* **TASK GOAL**
Go through the data below and return each line where the string "none" appears.

:: MATERIAL SUPPLIED ::

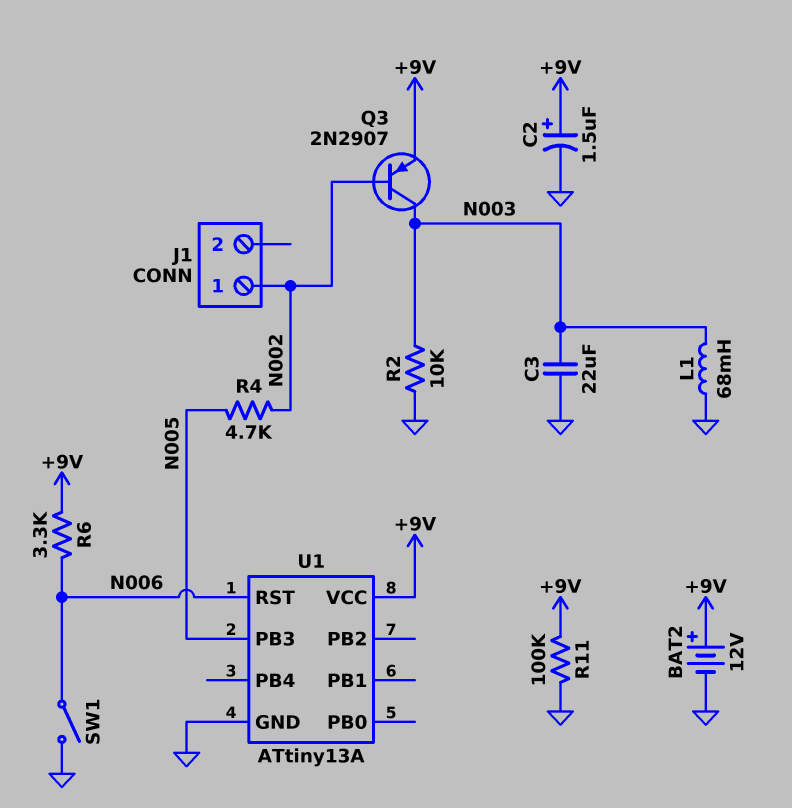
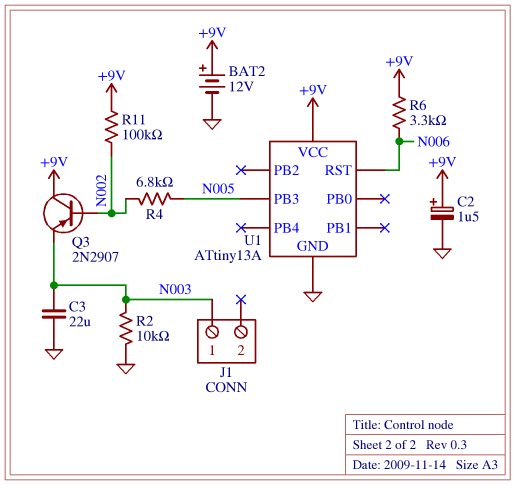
J1 pin 1: N002 -> N003
L1: 68mH (GND, N003) -> none
Q3: PNP 2N2907 (B N002, C N003, E +9V) -> PNP 2N2907 (B N002, C +9V, E N003)
R4: 4.7k (N002, N005) -> 6.8k (N002, N005)
R11: 100k (+9V, GND) -> 100k (+9V, N002)
SW1: switch (GND, N006) -> none

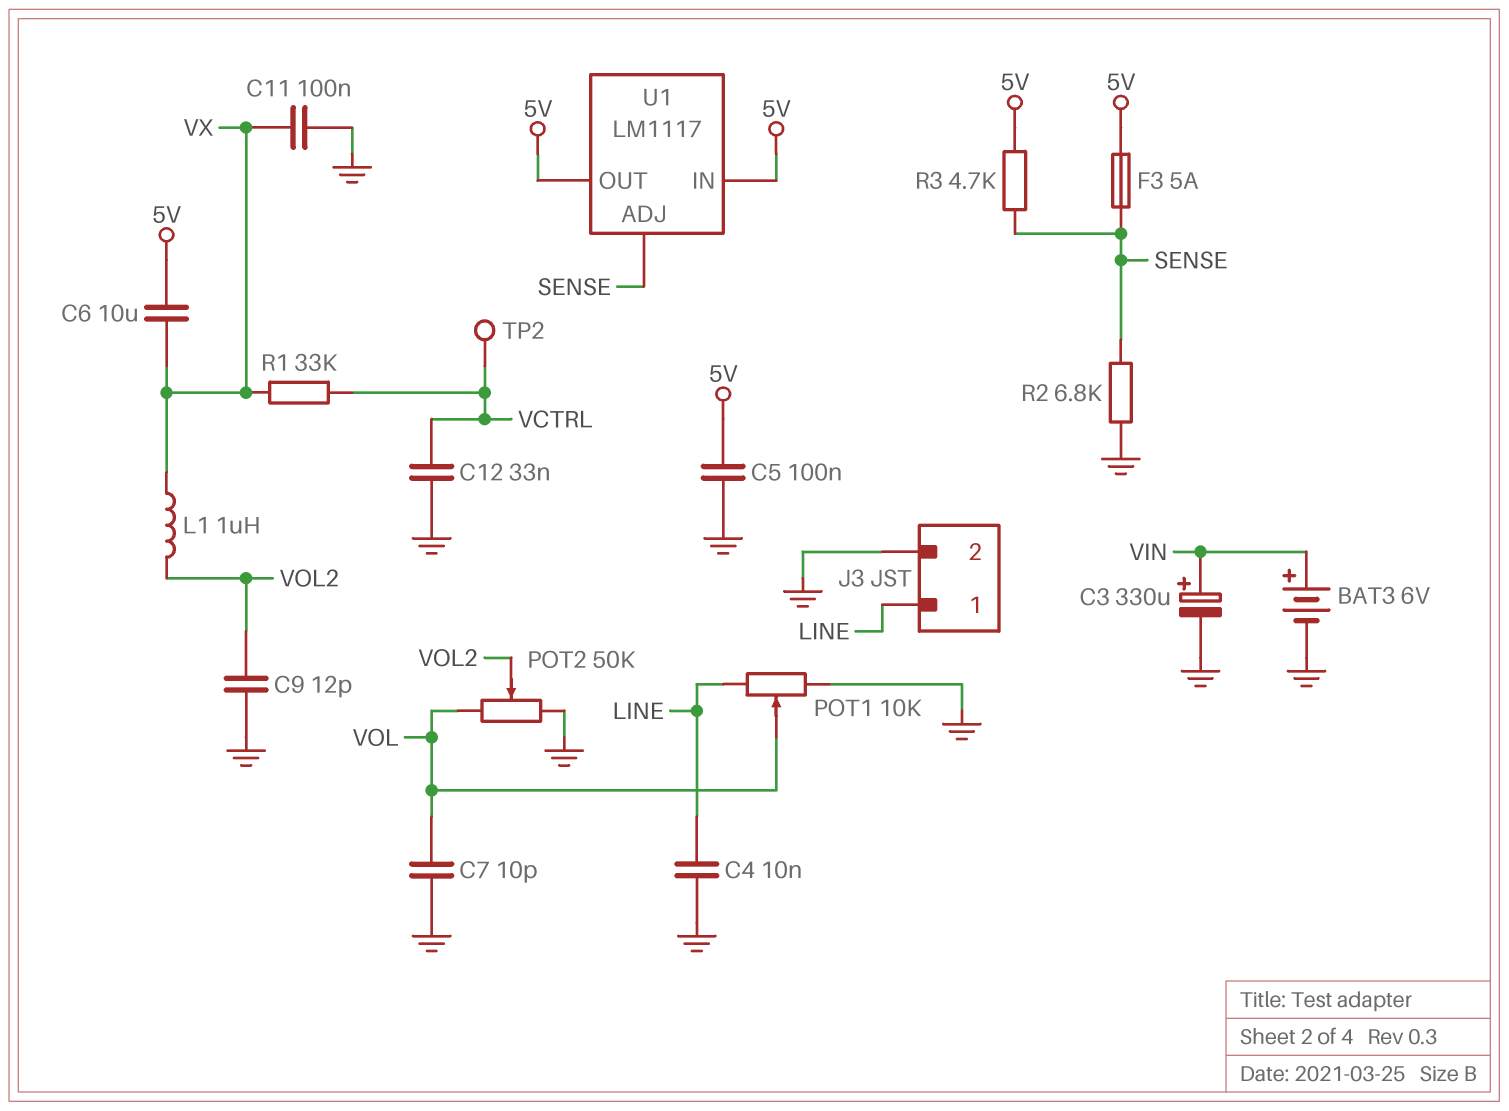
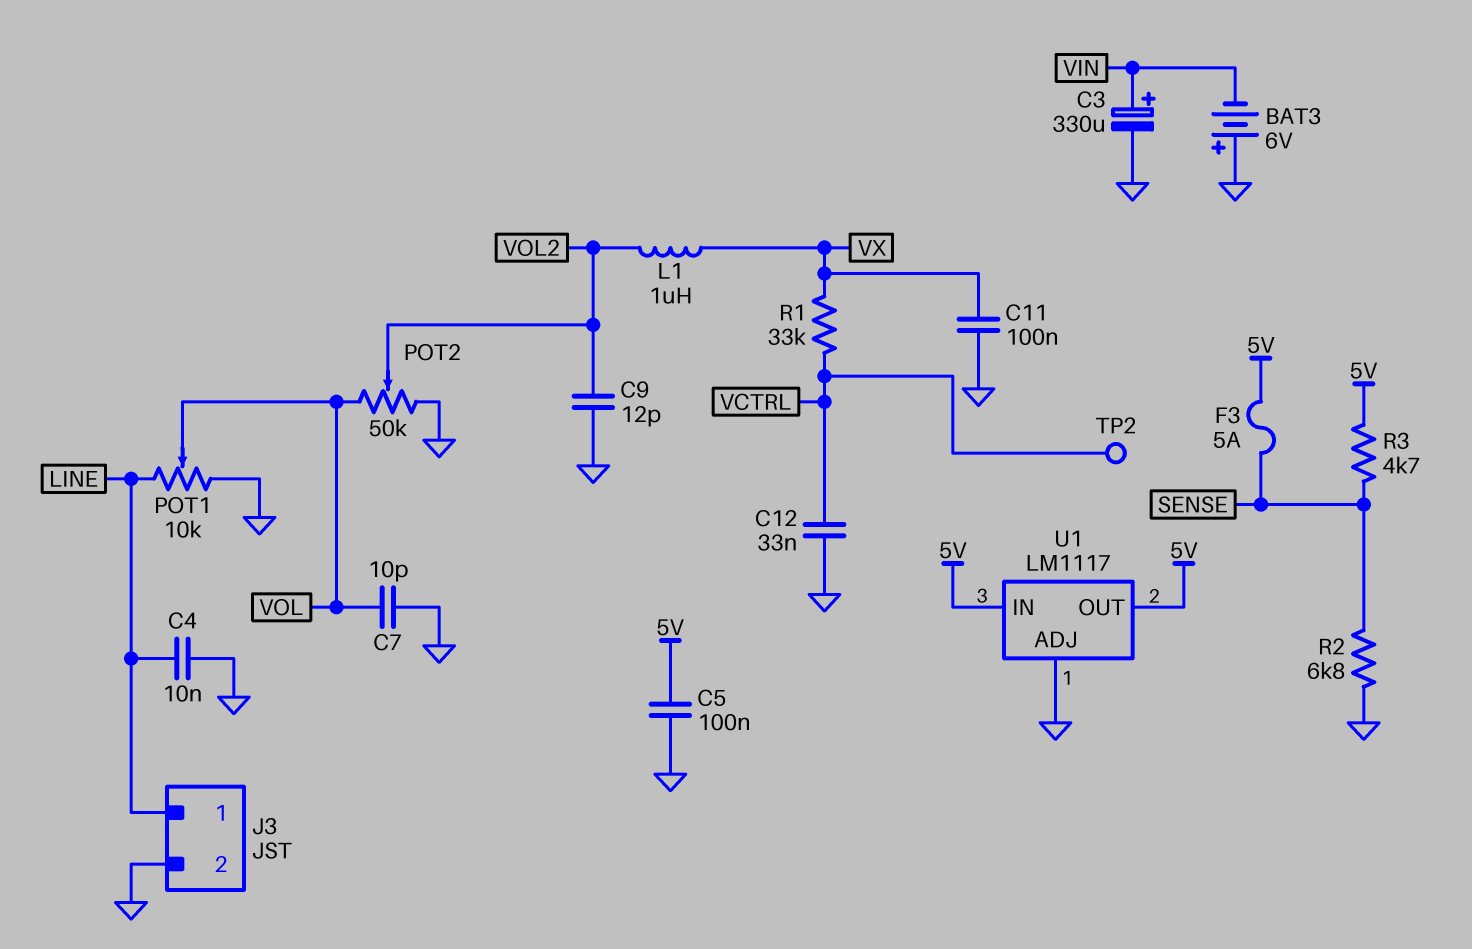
BAT3: 6V (plus VIN, minus GND) -> 6V (plus GND, minus VIN)
C6: 10uF (5V, VX) -> none
U1 pin ADJ: SENSE -> GND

:::

* **SOLUTION FOR THIS EXERCISE**
L1: 68mH (GND, N003) -> none
SW1: switch (GND, N006) -> none
C6: 10uF (5V, VX) -> none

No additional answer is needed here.